Requirement — Filter the data below to every line that contains the string "keeps", matching case exactly, and copy those lines out.

Provided entries —
★ ★ ★ ★ ★ ★ ★

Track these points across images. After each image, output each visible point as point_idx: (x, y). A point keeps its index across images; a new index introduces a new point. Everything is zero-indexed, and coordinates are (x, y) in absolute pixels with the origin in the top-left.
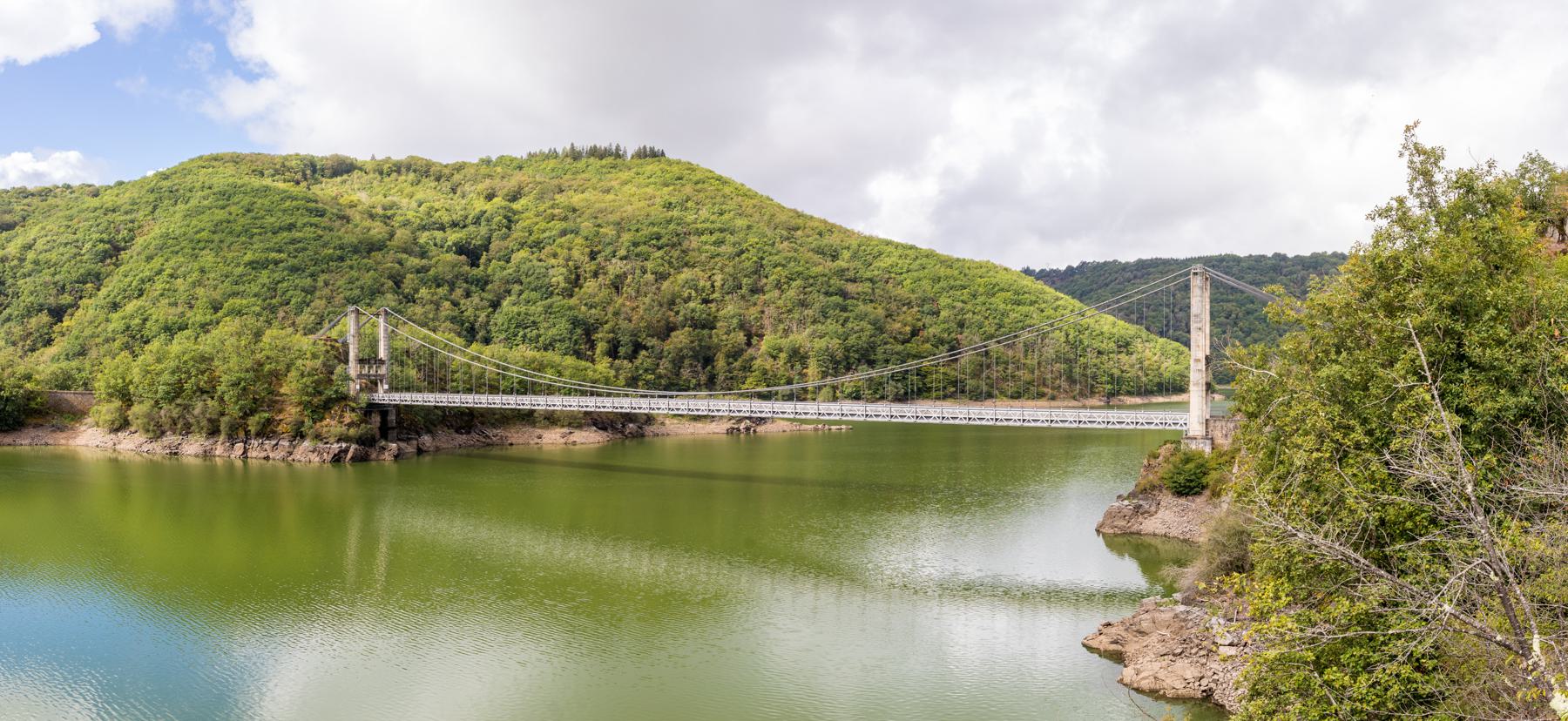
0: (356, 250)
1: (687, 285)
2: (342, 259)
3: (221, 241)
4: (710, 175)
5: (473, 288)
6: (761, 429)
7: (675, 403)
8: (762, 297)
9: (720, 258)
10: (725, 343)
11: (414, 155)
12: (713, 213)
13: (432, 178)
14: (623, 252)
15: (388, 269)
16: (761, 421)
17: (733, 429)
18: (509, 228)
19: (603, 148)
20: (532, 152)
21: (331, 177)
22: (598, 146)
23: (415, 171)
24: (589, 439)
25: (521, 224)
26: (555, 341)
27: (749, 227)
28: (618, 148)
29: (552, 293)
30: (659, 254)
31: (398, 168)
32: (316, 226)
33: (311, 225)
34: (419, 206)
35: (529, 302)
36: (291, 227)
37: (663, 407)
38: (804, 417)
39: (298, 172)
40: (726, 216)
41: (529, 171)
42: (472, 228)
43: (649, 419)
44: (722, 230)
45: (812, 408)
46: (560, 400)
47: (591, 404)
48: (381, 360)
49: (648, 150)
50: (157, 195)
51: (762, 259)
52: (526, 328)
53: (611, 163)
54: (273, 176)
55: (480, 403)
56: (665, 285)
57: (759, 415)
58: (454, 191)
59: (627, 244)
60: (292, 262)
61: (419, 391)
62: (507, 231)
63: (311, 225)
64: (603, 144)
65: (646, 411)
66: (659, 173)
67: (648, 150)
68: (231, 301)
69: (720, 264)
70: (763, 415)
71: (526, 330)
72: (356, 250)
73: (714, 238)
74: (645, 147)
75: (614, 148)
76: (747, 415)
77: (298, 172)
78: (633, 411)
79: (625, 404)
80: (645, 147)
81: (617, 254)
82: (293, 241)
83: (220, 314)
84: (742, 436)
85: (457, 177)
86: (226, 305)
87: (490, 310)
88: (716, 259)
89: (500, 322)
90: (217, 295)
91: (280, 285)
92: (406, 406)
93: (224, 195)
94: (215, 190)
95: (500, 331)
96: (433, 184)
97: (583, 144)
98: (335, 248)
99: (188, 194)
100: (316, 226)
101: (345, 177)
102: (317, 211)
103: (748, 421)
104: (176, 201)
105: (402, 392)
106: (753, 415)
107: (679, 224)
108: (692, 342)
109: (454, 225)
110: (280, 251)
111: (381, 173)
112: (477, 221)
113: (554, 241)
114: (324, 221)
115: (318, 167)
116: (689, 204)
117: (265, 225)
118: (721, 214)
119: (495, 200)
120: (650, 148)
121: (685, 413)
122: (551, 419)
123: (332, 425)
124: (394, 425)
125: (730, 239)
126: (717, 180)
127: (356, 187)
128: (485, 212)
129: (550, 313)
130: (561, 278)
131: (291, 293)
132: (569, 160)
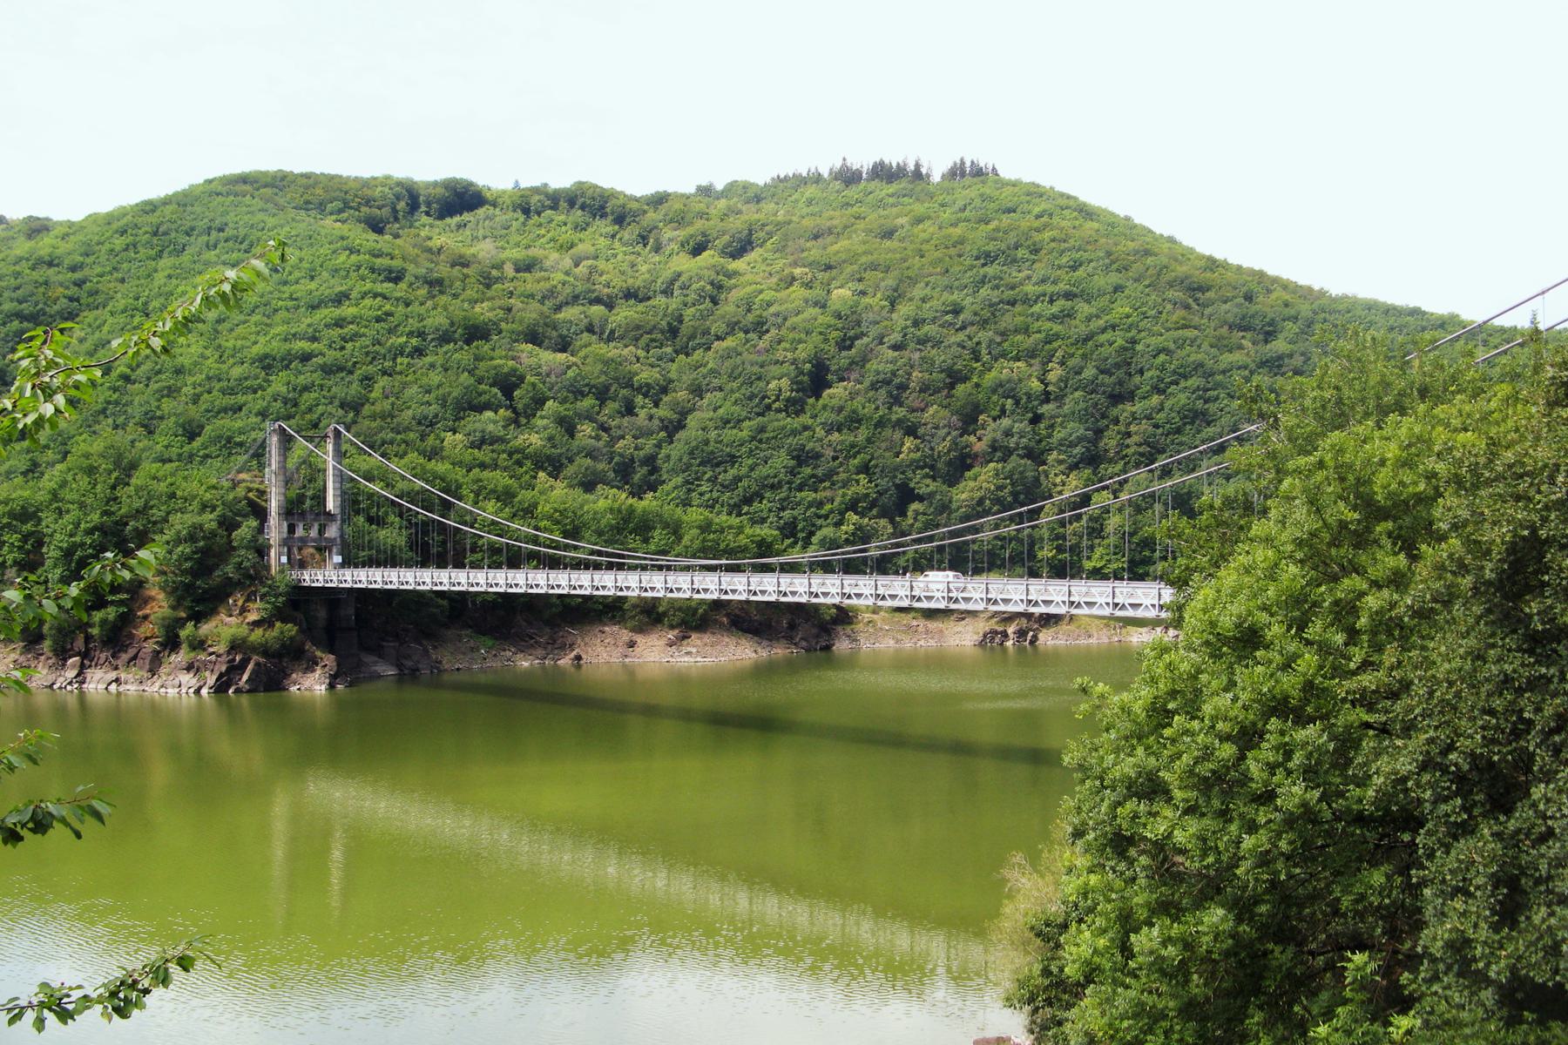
0: (445, 338)
1: (1001, 391)
2: (419, 352)
3: (219, 321)
4: (1063, 202)
5: (639, 400)
6: (1047, 638)
7: (1084, 589)
8: (1129, 407)
9: (1060, 342)
10: (1060, 488)
11: (584, 180)
12: (1060, 267)
13: (610, 218)
14: (896, 337)
15: (495, 368)
16: (1048, 620)
17: (996, 633)
18: (715, 302)
19: (894, 165)
20: (782, 176)
21: (441, 217)
22: (887, 162)
23: (583, 208)
24: (739, 653)
25: (735, 295)
26: (764, 486)
27: (1118, 289)
28: (918, 166)
29: (769, 407)
30: (961, 336)
31: (556, 200)
32: (385, 297)
33: (375, 296)
34: (577, 265)
35: (728, 422)
36: (340, 299)
37: (1058, 599)
38: (1130, 613)
39: (383, 206)
40: (1081, 272)
41: (768, 207)
42: (660, 301)
43: (843, 616)
44: (1069, 296)
45: (1101, 594)
46: (838, 582)
47: (740, 587)
48: (329, 514)
49: (968, 164)
50: (130, 239)
51: (1134, 342)
52: (718, 465)
53: (904, 189)
54: (340, 211)
55: (929, 598)
56: (961, 389)
57: (1043, 609)
58: (643, 239)
59: (901, 323)
60: (331, 356)
61: (408, 564)
62: (711, 305)
63: (375, 296)
64: (893, 159)
65: (837, 600)
66: (978, 202)
67: (968, 164)
68: (219, 423)
69: (1059, 354)
70: (1052, 610)
71: (717, 470)
72: (445, 338)
73: (1055, 309)
74: (962, 160)
75: (911, 167)
76: (1021, 608)
77: (383, 206)
78: (814, 600)
79: (798, 588)
80: (962, 160)
81: (886, 340)
82: (339, 323)
83: (197, 443)
84: (1009, 644)
85: (651, 216)
86: (208, 428)
87: (663, 434)
88: (1055, 345)
89: (675, 454)
90: (194, 412)
91: (306, 396)
92: (560, 596)
93: (241, 243)
94: (229, 232)
95: (673, 471)
96: (610, 229)
97: (863, 160)
98: (410, 334)
99: (183, 239)
100: (385, 297)
101: (466, 216)
102: (390, 272)
103: (1024, 621)
104: (161, 251)
105: (371, 567)
106: (1032, 610)
107: (997, 287)
108: (1000, 488)
109: (630, 295)
110: (314, 339)
111: (526, 211)
112: (667, 292)
113: (785, 319)
114: (401, 290)
115: (421, 198)
116: (1020, 253)
117: (299, 295)
118: (1074, 268)
119: (706, 254)
120: (972, 162)
121: (981, 606)
122: (650, 615)
123: (225, 627)
124: (353, 624)
125: (1084, 309)
126: (1075, 210)
127: (481, 233)
128: (679, 275)
129: (760, 441)
130: (785, 383)
131: (321, 409)
132: (838, 185)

★ ★ ★ ★ ★ ★ ★

The result —
Track these points across images. After each image, output each visible point as point_idx: (x, y). A point keeps its index across images; a new index introduces a new point. Everything is zero-indexed, and coordinates are (x, y) in absolute pixels with the origin in the top-left.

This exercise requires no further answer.